* [WORK ORDER] Where the data below begins, start duplicating lines exactly, and finish with the line containing "TFT1 pin CS: D2 -> RX0"; add nothing else. Leave the pictures out.

* [TASK MATERIAL]

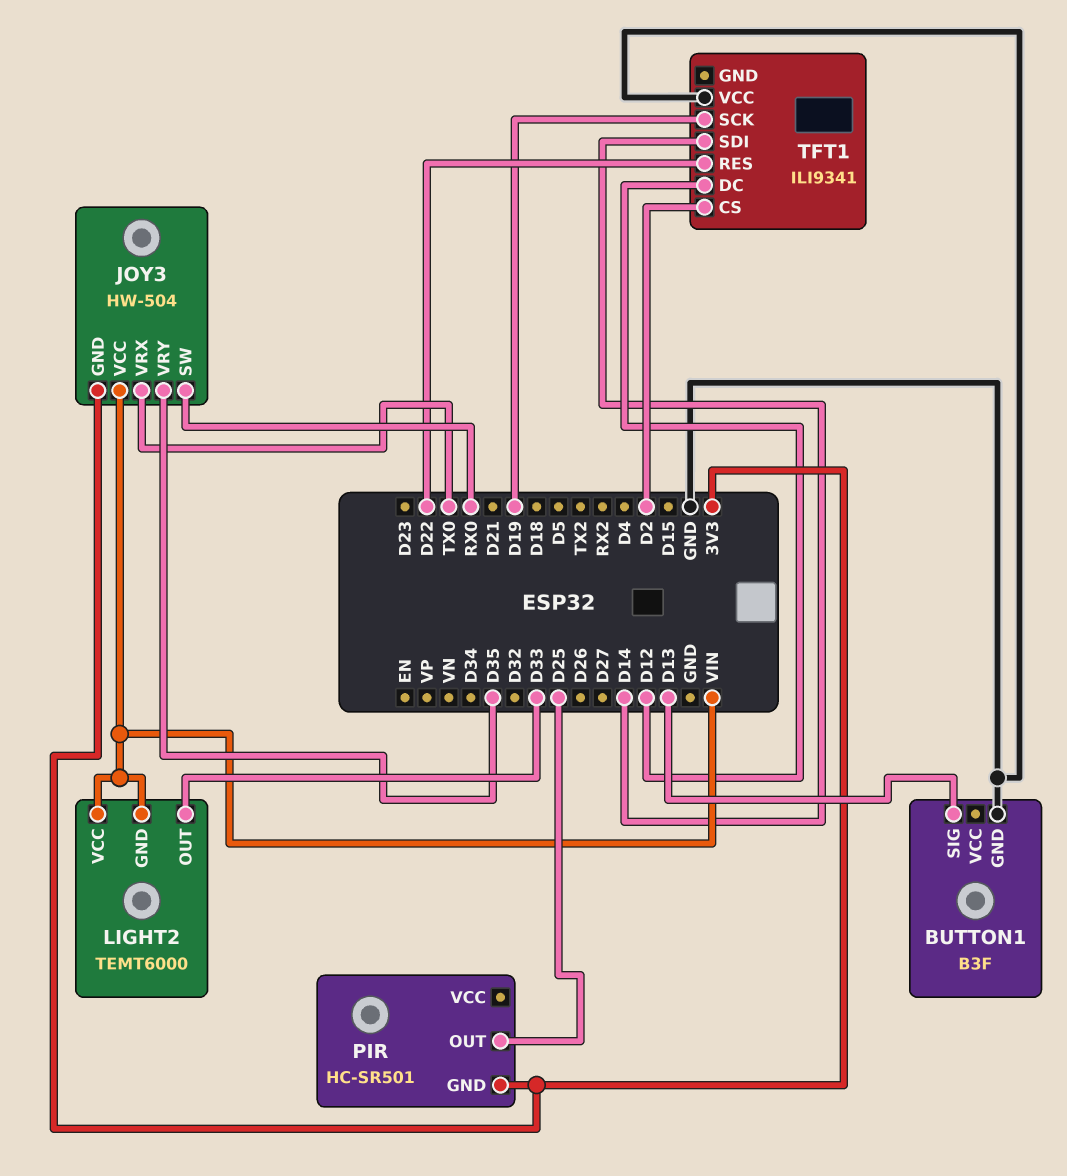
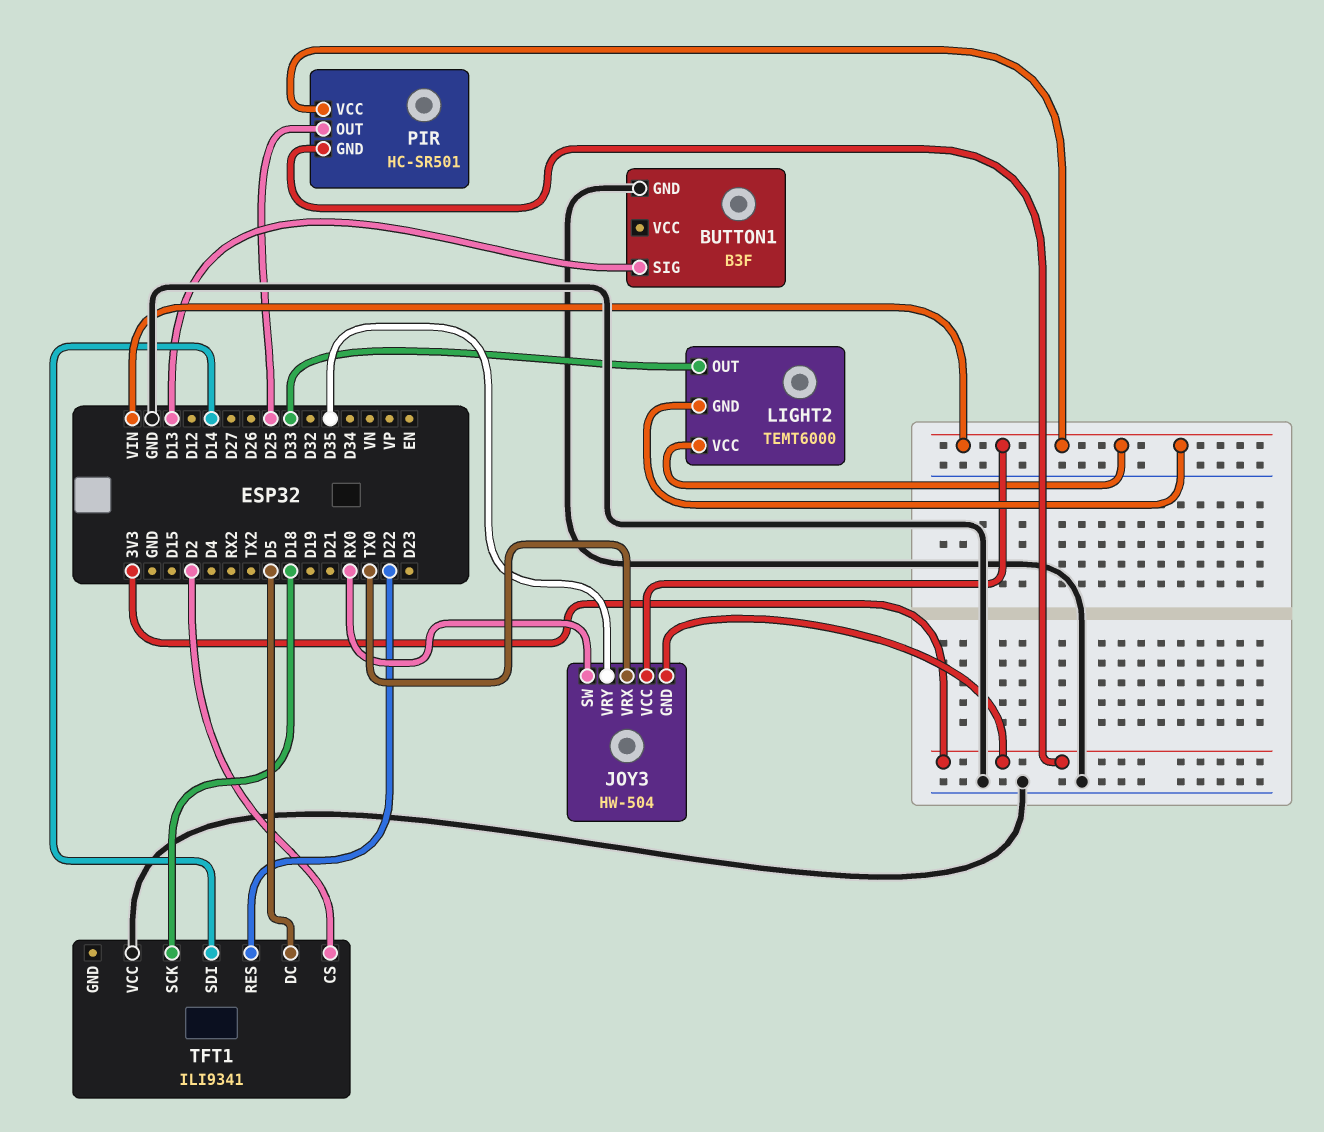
PIR pin VCC: none -> VIN
TFT1 pin DC: D12 -> D5
TFT1 pin SCK: D19 -> D18

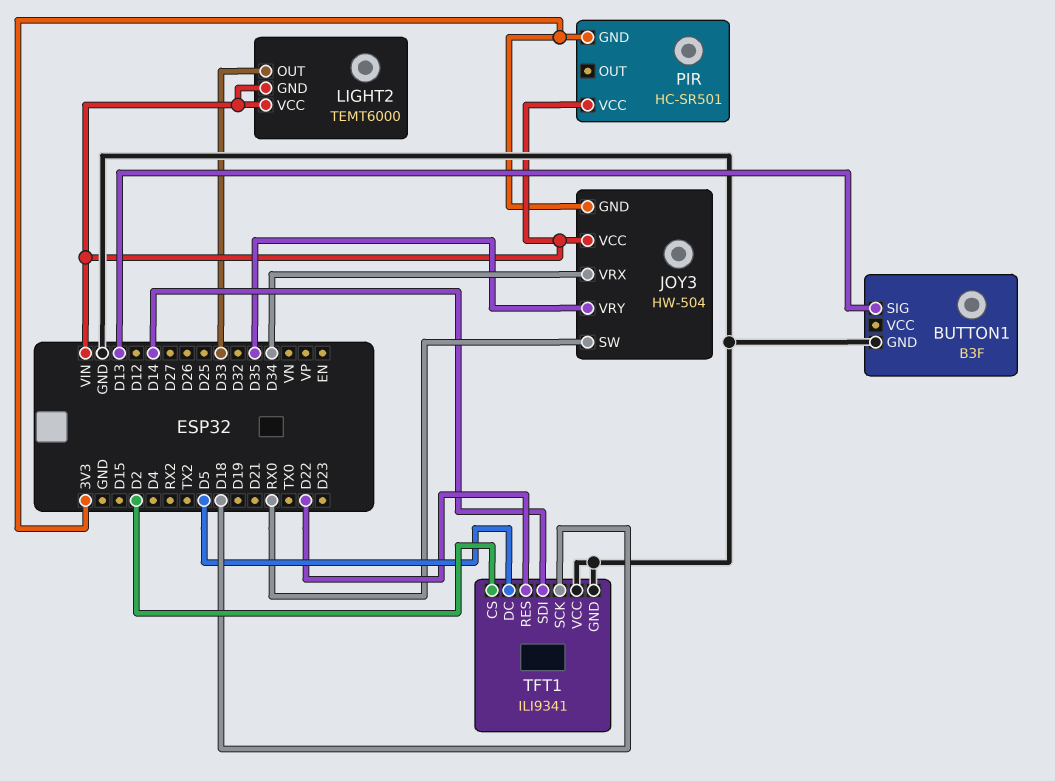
JOY3 pin VRX: TX0 -> D34
PIR pin OUT: D25 -> none
TFT1 pin GND: none -> GND

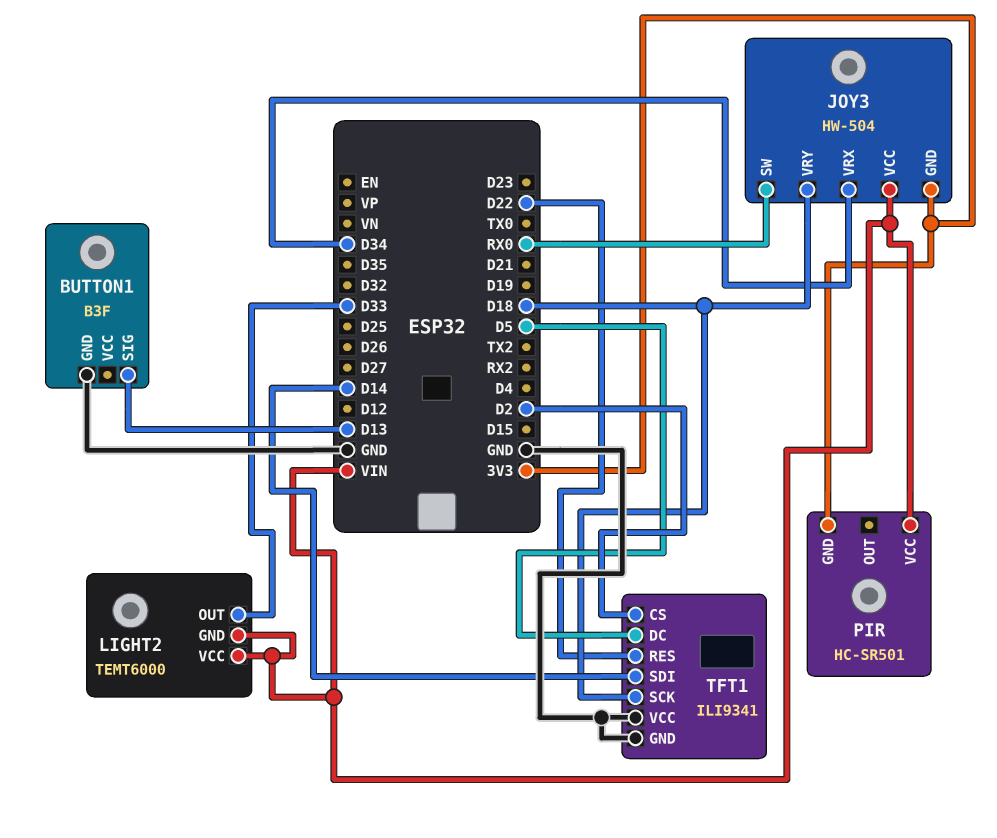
JOY3 pin VRY: D35 -> D18

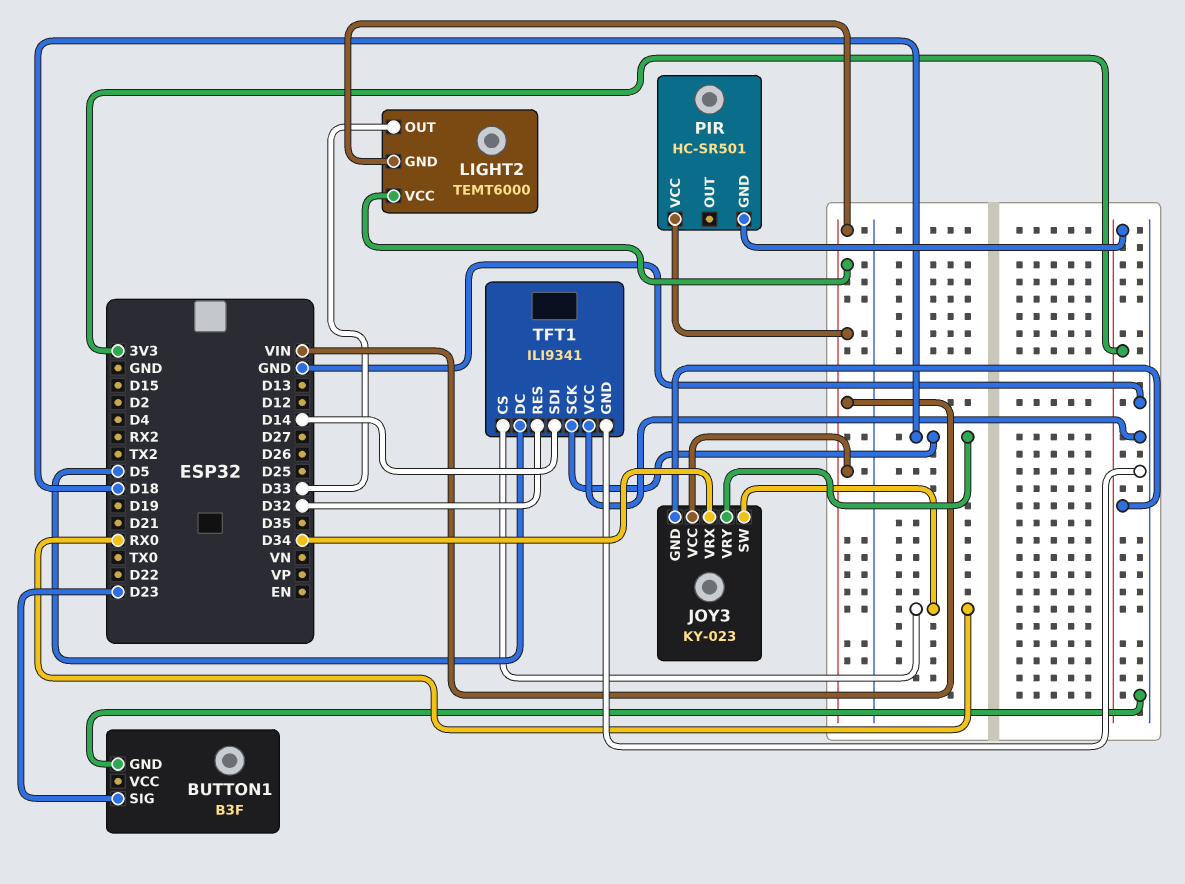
BUTTON1 pin SIG: D13 -> D23
JOY3: HW-504 -> KY-023
TFT1 pin CS: D2 -> RX0
TFT1 pin RES: D22 -> D32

* [YOUR SOLUTION]
PIR pin VCC: none -> VIN
TFT1 pin DC: D12 -> D5
TFT1 pin SCK: D19 -> D18

JOY3 pin VRX: TX0 -> D34
PIR pin OUT: D25 -> none
TFT1 pin GND: none -> GND

JOY3 pin VRY: D35 -> D18

BUTTON1 pin SIG: D13 -> D23
JOY3: HW-504 -> KY-023
TFT1 pin CS: D2 -> RX0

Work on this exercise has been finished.